| Action item |
Please show each line of the listing where "strawberry" is present.
=== Begin Enclosure ===
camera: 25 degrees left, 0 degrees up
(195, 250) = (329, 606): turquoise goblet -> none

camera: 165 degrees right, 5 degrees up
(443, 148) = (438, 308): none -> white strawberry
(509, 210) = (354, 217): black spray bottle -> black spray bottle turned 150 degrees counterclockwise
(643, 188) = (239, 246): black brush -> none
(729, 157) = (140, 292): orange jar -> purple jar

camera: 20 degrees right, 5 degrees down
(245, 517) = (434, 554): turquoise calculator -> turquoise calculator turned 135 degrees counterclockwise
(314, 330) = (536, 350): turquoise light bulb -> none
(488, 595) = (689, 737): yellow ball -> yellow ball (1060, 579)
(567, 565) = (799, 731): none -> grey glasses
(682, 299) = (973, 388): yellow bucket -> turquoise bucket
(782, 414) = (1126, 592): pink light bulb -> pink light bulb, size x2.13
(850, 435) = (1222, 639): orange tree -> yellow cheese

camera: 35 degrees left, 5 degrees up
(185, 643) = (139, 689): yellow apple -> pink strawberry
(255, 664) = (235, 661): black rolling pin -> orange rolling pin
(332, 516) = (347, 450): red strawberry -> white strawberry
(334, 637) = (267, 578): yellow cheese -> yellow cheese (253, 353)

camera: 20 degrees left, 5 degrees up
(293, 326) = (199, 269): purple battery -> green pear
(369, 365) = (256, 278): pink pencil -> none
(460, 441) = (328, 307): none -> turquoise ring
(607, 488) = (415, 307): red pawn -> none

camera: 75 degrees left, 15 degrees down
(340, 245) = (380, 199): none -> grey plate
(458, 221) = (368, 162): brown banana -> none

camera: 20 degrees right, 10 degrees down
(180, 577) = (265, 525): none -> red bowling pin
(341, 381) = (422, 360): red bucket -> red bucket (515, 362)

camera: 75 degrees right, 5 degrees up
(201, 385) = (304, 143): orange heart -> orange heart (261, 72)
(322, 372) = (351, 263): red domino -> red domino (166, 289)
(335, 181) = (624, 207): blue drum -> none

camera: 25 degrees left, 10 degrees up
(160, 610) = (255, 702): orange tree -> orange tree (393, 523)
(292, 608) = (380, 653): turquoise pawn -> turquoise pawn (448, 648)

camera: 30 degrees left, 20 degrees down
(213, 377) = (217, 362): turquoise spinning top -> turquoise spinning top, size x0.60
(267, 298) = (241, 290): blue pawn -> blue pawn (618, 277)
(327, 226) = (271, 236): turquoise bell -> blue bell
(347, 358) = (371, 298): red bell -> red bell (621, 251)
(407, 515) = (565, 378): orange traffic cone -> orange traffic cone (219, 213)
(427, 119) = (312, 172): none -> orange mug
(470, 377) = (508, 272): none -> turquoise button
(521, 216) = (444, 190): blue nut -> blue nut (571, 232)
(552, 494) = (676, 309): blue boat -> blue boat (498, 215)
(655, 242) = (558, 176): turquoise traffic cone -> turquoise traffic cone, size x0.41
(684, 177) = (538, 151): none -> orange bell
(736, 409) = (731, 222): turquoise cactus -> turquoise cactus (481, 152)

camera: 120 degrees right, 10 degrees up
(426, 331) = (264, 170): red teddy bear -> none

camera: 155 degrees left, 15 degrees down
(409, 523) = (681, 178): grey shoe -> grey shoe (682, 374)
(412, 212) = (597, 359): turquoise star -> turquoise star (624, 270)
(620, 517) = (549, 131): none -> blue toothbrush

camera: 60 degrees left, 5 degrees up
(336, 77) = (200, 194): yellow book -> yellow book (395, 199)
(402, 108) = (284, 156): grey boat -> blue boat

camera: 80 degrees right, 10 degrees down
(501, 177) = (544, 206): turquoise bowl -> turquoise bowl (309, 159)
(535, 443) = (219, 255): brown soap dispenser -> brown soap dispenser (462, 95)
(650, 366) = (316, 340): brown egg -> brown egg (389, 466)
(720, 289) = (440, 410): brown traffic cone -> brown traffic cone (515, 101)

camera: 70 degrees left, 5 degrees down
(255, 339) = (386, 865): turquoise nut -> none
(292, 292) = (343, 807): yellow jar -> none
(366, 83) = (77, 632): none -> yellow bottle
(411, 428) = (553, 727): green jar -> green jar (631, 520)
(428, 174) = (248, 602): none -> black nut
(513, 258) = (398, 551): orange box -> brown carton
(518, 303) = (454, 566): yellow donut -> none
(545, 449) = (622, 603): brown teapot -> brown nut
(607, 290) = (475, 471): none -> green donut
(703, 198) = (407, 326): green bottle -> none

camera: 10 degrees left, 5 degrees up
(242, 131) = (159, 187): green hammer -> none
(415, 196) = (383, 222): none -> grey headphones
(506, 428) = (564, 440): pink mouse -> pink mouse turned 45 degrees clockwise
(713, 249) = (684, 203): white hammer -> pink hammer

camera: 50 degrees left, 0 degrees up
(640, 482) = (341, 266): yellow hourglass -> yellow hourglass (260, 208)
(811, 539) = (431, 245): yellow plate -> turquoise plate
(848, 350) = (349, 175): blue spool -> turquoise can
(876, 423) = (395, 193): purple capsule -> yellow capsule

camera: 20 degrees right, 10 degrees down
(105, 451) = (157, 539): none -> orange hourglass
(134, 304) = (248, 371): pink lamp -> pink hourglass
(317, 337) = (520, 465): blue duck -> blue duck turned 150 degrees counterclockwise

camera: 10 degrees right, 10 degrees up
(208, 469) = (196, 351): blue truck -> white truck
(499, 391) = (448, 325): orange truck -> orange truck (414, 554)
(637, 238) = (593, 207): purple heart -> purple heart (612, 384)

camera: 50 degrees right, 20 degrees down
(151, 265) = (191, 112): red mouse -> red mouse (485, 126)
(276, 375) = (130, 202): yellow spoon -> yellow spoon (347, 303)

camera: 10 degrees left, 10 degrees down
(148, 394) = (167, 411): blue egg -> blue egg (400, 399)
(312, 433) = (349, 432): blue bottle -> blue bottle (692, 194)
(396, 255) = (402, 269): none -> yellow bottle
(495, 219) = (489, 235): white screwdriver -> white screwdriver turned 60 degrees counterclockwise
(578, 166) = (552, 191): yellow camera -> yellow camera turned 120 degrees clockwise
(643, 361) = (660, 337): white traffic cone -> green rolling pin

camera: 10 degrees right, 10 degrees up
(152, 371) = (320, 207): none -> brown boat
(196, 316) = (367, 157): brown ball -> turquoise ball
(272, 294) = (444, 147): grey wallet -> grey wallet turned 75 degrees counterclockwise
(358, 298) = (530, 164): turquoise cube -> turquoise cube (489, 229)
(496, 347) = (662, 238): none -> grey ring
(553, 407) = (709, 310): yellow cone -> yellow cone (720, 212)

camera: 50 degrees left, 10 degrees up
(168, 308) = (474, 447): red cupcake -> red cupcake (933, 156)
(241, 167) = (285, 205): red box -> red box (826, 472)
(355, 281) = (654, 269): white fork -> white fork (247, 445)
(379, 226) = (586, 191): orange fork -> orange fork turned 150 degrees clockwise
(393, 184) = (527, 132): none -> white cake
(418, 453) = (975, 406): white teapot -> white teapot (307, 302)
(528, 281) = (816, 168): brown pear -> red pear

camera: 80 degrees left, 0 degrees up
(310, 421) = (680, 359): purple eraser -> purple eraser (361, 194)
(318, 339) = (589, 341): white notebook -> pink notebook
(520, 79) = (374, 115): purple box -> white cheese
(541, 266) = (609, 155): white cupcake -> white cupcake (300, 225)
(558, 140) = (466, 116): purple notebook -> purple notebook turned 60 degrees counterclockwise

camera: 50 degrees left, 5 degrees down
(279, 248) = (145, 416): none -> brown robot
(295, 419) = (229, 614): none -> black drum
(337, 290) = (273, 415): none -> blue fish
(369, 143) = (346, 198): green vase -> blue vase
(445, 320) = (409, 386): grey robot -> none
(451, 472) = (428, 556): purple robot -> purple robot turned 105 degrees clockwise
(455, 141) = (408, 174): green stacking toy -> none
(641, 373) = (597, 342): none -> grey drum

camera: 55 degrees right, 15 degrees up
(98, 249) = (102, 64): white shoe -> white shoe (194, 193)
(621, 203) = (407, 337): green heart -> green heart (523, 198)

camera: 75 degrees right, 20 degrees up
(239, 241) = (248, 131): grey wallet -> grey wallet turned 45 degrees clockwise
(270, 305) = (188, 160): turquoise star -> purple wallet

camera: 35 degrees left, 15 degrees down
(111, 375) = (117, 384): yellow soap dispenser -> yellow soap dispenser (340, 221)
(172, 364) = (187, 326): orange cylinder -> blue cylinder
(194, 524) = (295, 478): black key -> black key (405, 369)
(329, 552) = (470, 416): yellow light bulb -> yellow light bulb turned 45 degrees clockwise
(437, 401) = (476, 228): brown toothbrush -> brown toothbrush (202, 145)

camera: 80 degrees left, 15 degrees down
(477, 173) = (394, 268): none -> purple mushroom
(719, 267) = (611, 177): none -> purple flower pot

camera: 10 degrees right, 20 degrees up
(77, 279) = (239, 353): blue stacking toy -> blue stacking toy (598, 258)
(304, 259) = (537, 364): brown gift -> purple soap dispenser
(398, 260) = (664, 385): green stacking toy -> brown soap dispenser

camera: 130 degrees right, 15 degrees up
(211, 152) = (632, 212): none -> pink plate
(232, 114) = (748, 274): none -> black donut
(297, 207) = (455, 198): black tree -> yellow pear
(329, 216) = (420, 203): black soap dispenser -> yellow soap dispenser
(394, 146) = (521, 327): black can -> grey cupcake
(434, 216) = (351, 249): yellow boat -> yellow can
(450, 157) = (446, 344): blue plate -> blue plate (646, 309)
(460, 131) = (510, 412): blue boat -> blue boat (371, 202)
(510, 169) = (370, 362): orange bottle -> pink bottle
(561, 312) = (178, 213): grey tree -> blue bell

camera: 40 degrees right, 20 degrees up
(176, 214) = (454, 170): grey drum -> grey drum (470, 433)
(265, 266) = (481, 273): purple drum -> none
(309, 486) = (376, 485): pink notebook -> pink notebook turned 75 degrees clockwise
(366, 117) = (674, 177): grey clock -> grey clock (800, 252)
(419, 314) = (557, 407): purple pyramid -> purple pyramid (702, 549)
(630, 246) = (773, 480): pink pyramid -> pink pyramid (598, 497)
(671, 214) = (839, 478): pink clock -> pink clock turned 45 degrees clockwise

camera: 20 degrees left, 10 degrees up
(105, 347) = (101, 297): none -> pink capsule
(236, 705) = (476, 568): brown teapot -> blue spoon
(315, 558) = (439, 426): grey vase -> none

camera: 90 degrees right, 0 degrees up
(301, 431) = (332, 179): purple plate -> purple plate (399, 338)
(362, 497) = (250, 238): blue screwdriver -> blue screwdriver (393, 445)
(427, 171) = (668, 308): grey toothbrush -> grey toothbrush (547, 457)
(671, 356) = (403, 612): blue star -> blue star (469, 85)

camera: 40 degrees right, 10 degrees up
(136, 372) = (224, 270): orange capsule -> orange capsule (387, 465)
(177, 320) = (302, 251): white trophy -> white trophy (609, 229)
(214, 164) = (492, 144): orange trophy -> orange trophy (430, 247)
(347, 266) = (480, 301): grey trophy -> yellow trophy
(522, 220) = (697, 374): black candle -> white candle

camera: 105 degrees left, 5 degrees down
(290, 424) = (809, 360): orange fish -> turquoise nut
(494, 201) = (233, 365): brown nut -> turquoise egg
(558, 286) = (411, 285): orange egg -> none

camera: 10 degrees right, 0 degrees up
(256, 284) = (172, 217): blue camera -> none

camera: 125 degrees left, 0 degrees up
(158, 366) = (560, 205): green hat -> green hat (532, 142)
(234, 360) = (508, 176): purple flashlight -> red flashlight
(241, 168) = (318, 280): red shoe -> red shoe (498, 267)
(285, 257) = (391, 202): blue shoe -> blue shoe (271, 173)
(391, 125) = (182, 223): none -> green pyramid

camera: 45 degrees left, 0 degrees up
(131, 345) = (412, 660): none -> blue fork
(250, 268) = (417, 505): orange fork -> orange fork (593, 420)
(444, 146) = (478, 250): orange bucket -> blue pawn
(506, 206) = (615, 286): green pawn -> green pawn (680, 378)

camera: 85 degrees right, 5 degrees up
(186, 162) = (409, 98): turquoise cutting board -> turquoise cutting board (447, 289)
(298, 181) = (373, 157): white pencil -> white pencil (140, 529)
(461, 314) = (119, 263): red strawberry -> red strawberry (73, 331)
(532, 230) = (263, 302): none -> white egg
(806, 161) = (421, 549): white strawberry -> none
=== End Enclosure ===
| Task solution |
(443, 148) = (438, 308): none -> white strawberry
(185, 643) = (139, 689): yellow apple -> pink strawberry
(332, 516) = (347, 450): red strawberry -> white strawberry
(461, 314) = (119, 263): red strawberry -> red strawberry (73, 331)
(806, 161) = (421, 549): white strawberry -> none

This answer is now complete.